* _What to do_
Retype the material below, keeping each line identical.

* _Input records_
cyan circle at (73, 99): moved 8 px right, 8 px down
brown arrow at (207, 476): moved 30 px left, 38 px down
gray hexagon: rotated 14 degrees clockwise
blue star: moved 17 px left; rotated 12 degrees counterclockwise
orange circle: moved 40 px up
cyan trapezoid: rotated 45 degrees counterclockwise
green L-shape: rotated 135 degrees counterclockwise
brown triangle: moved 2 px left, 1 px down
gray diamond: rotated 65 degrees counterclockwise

* _Solution to the problem_
cyan circle at (73, 99): moved 8 px right, 8 px down
brown arrow at (207, 476): moved 30 px left, 38 px down
gray hexagon: rotated 14 degrees clockwise
blue star: moved 17 px left; rotated 12 degrees counterclockwise
orange circle: moved 40 px up
cyan trapezoid: rotated 45 degrees counterclockwise
green L-shape: rotated 135 degrees counterclockwise
brown triangle: moved 2 px left, 1 px down
gray diamond: rotated 65 degrees counterclockwise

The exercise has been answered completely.